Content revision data

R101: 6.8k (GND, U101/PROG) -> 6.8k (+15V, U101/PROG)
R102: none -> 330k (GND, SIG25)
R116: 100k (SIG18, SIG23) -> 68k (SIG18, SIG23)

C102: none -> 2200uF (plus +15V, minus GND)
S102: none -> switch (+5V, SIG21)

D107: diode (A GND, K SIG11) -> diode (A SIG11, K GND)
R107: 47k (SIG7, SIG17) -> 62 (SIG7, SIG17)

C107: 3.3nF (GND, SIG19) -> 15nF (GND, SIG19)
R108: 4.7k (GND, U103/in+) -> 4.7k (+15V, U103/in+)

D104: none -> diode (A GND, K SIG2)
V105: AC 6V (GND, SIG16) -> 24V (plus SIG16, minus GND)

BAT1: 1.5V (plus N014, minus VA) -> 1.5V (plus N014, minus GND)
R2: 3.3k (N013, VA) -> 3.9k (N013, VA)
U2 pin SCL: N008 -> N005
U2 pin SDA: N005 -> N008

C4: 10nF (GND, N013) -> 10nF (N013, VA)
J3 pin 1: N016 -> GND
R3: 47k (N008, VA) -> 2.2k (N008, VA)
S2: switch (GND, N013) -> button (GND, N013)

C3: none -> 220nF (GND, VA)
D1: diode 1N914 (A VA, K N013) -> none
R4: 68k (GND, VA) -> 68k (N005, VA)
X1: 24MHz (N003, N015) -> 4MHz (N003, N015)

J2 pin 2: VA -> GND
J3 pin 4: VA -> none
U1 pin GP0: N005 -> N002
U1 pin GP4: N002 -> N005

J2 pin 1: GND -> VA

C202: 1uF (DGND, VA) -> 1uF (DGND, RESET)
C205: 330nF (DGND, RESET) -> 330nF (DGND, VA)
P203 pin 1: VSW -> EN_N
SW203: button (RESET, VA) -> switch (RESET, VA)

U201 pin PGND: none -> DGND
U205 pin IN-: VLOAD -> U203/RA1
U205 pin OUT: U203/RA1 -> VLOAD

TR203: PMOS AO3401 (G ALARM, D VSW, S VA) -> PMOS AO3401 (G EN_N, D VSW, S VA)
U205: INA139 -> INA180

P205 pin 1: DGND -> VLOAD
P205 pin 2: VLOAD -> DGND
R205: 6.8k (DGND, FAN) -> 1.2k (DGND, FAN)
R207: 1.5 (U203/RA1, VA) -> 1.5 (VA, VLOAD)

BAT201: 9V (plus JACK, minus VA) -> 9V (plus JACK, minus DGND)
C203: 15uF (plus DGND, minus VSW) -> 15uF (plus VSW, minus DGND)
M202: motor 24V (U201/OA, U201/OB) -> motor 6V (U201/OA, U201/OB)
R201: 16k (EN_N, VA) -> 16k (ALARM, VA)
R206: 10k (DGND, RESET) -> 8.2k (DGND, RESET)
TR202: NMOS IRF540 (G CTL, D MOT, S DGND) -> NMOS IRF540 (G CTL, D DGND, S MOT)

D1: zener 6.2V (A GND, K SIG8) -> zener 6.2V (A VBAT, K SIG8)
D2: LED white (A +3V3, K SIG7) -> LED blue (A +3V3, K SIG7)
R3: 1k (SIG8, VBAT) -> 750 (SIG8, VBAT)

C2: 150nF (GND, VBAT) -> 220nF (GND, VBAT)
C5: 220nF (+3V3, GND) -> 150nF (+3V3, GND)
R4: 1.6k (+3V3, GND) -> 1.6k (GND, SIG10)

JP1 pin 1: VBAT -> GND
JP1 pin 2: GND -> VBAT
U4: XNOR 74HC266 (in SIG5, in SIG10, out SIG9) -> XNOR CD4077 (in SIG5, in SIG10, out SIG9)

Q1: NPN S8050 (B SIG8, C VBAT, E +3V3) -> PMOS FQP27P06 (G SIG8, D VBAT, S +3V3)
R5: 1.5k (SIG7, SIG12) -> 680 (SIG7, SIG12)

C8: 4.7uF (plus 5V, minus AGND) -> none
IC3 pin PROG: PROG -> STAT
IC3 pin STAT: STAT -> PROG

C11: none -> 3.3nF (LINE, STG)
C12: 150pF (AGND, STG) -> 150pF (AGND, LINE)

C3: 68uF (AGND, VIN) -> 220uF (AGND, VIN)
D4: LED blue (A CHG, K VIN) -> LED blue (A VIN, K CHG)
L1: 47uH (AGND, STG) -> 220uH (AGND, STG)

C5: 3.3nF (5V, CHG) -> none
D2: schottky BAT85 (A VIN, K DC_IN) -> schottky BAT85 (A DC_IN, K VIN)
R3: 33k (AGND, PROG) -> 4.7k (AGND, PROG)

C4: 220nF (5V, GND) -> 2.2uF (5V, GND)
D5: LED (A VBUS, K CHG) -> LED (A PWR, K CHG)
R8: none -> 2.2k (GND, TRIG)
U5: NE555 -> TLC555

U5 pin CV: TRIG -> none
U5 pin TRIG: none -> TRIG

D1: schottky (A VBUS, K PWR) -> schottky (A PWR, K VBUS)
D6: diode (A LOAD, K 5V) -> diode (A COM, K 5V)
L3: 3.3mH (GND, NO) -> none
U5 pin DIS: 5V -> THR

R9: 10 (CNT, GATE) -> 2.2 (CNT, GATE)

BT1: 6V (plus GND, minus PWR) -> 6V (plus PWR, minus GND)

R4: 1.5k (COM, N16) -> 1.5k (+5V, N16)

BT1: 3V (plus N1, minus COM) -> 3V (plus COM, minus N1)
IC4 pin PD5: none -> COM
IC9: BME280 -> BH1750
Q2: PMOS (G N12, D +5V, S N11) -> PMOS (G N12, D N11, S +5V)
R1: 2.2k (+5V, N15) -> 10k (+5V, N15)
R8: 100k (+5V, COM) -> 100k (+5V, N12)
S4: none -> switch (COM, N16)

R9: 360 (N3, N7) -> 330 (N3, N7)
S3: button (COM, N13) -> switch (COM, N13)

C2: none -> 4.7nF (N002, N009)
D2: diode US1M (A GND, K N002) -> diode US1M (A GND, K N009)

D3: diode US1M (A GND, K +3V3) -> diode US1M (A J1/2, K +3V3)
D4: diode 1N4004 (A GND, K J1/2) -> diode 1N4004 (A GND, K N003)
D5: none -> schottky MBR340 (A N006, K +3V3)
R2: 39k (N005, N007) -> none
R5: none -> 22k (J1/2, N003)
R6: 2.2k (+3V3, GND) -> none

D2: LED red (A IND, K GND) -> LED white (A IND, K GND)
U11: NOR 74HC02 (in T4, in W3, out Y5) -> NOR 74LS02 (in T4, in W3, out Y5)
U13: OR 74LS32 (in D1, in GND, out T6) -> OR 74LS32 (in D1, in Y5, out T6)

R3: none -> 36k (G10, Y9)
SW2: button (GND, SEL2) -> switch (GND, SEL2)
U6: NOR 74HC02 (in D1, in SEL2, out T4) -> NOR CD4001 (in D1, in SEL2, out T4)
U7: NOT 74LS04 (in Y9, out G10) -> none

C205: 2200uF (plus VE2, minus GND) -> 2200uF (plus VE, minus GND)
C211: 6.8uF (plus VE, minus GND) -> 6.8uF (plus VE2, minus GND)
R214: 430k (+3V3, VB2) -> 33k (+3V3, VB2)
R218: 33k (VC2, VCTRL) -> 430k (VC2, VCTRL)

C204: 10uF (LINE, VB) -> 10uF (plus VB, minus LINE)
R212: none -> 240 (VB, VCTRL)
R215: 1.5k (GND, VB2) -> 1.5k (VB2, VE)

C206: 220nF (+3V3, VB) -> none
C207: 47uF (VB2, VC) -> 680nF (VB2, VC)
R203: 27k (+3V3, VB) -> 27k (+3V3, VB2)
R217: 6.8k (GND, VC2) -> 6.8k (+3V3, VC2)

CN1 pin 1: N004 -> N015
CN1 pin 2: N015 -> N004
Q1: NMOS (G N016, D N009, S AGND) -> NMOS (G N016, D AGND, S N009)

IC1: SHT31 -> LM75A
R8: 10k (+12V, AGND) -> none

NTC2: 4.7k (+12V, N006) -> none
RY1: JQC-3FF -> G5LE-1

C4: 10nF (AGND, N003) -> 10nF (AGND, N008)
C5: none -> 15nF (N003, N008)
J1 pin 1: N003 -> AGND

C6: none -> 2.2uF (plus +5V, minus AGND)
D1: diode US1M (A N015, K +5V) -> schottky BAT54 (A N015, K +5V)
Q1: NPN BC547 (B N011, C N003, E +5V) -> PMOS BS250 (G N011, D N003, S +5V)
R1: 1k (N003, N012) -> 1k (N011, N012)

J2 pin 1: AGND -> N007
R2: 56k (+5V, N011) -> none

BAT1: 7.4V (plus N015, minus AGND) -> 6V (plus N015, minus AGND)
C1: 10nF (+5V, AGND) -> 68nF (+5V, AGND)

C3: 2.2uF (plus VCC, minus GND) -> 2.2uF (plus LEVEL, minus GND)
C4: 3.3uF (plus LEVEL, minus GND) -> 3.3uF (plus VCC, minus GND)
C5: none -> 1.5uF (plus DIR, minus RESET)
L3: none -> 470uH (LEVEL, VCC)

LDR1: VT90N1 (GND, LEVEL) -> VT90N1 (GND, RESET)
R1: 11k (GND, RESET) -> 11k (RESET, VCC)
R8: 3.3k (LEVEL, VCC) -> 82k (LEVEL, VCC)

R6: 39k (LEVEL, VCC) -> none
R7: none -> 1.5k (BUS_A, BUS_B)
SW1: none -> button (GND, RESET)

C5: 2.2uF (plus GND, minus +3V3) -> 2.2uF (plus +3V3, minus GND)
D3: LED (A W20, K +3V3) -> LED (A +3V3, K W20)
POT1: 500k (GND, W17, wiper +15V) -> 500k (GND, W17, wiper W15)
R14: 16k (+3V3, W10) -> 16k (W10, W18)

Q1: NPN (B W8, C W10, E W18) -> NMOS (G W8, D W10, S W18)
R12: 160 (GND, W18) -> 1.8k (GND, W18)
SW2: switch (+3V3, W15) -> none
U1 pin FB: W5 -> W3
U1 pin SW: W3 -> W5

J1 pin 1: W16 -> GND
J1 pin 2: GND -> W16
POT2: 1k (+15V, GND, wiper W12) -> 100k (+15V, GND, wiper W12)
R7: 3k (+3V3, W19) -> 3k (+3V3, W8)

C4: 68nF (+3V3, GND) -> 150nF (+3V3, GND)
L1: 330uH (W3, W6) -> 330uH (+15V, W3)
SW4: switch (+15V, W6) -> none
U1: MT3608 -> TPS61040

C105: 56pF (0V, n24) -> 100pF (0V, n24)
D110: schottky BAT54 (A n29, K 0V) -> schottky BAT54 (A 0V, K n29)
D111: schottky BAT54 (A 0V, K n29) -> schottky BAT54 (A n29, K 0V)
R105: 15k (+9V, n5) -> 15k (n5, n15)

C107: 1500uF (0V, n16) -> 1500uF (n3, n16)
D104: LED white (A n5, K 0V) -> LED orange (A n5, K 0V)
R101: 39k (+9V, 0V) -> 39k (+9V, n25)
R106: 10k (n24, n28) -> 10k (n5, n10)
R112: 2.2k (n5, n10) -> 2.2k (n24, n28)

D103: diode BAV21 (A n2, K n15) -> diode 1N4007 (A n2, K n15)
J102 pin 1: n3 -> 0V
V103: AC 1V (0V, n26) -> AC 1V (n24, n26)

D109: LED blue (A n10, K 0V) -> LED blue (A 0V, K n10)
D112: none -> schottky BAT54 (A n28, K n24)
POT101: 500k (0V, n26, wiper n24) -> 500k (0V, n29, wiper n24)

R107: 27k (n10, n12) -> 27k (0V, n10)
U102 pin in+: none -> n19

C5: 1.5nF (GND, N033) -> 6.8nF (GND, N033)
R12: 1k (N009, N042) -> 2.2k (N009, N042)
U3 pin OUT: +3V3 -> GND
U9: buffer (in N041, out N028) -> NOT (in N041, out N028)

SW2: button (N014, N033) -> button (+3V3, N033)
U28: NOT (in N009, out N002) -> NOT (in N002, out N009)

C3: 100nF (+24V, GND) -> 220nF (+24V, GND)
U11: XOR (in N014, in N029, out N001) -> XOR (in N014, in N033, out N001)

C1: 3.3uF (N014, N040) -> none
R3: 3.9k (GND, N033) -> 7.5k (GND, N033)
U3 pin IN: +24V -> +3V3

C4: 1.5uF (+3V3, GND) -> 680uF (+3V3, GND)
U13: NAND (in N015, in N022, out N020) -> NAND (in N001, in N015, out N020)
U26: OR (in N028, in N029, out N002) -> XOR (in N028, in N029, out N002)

**ACTION ITEM:**
Nothing but the lines from the top of the records down to the line with "S102: none -> switch (+5V, SIG21)" belongs in the answer; repeat them exactly.

**EXPECTED OUTPUT:**
R101: 6.8k (GND, U101/PROG) -> 6.8k (+15V, U101/PROG)
R102: none -> 330k (GND, SIG25)
R116: 100k (SIG18, SIG23) -> 68k (SIG18, SIG23)

C102: none -> 2200uF (plus +15V, minus GND)
S102: none -> switch (+5V, SIG21)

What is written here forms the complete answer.